RAW RECORDS:
━━━

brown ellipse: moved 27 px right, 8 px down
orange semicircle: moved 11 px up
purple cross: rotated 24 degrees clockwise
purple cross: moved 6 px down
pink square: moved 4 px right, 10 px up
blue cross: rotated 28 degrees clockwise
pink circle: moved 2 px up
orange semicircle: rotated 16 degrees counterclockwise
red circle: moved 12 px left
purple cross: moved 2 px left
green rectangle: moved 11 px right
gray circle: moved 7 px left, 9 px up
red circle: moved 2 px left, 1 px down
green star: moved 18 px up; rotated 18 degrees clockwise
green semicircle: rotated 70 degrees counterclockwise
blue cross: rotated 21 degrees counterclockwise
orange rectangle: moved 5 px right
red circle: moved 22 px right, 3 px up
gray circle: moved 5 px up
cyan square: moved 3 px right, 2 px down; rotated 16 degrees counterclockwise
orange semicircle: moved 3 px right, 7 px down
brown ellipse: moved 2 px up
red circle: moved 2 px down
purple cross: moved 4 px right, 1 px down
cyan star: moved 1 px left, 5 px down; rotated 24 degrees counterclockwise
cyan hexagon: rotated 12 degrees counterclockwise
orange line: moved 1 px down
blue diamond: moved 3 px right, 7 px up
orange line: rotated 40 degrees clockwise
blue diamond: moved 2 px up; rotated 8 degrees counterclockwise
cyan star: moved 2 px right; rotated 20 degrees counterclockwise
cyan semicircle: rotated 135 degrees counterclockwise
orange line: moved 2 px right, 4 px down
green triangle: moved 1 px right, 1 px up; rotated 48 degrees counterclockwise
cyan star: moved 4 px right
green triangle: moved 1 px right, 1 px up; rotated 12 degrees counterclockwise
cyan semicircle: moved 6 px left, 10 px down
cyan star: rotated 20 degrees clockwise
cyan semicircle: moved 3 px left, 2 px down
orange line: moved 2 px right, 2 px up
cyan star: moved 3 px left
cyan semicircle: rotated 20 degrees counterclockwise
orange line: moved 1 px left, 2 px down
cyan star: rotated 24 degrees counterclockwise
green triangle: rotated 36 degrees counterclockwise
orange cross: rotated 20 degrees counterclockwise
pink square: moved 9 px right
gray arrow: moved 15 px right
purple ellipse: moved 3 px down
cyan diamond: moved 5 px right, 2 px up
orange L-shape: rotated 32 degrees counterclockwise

━━━

Arrange every line above as a Markdown table with the columns "Row" and "Shape change", numbering the rows and leaving out blank lines.

TASK ANSWER:
| Row | Shape change |
|---|---|
| 1 | brown ellipse: moved 27 px right, 8 px down |
| 2 | orange semicircle: moved 11 px up |
| 3 | purple cross: rotated 24 degrees clockwise |
| 4 | purple cross: moved 6 px down |
| 5 | pink square: moved 4 px right, 10 px up |
| 6 | blue cross: rotated 28 degrees clockwise |
| 7 | pink circle: moved 2 px up |
| 8 | orange semicircle: rotated 16 degrees counterclockwise |
| 9 | red circle: moved 12 px left |
| 10 | purple cross: moved 2 px left |
| 11 | green rectangle: moved 11 px right |
| 12 | gray circle: moved 7 px left, 9 px up |
| 13 | red circle: moved 2 px left, 1 px down |
| 14 | green star: moved 18 px up; rotated 18 degrees clockwise |
| 15 | green semicircle: rotated 70 degrees counterclockwise |
| 16 | blue cross: rotated 21 degrees counterclockwise |
| 17 | orange rectangle: moved 5 px right |
| 18 | red circle: moved 22 px right, 3 px up |
| 19 | gray circle: moved 5 px up |
| 20 | cyan square: moved 3 px right, 2 px down; rotated 16 degrees counterclockwise |
| 21 | orange semicircle: moved 3 px right, 7 px down |
| 22 | brown ellipse: moved 2 px up |
| 23 | red circle: moved 2 px down |
| 24 | purple cross: moved 4 px right, 1 px down |
| 25 | cyan star: moved 1 px left, 5 px down; rotated 24 degrees counterclockwise |
| 26 | cyan hexagon: rotated 12 degrees counterclockwise |
| 27 | orange line: moved 1 px down |
| 28 | blue diamond: moved 3 px right, 7 px up |
| 29 | orange line: rotated 40 degrees clockwise |
| 30 | blue diamond: moved 2 px up; rotated 8 degrees counterclockwise |
| 31 | cyan star: moved 2 px right; rotated 20 degrees counterclockwise |
| 32 | cyan semicircle: rotated 135 degrees counterclockwise |
| 33 | orange line: moved 2 px right, 4 px down |
| 34 | green triangle: moved 1 px right, 1 px up; rotated 48 degrees counterclockwise |
| 35 | cyan star: moved 4 px right |
| 36 | green triangle: moved 1 px right, 1 px up; rotated 12 degrees counterclockwise |
| 37 | cyan semicircle: moved 6 px left, 10 px down |
| 38 | cyan star: rotated 20 degrees clockwise |
| 39 | cyan semicircle: moved 3 px left, 2 px down |
| 40 | orange line: moved 2 px right, 2 px up |
| 41 | cyan star: moved 3 px left |
| 42 | cyan semicircle: rotated 20 degrees counterclockwise |
| 43 | orange line: moved 1 px left, 2 px down |
| 44 | cyan star: rotated 24 degrees counterclockwise |
| 45 | green triangle: rotated 36 degrees counterclockwise |
| 46 | orange cross: rotated 20 degrees counterclockwise |
| 47 | pink square: moved 9 px right |
| 48 | gray arrow: moved 15 px right |
| 49 | purple ellipse: moved 3 px down |
| 50 | cyan diamond: moved 5 px right, 2 px up |
| 51 | orange L-shape: rotated 32 degrees counterclockwise |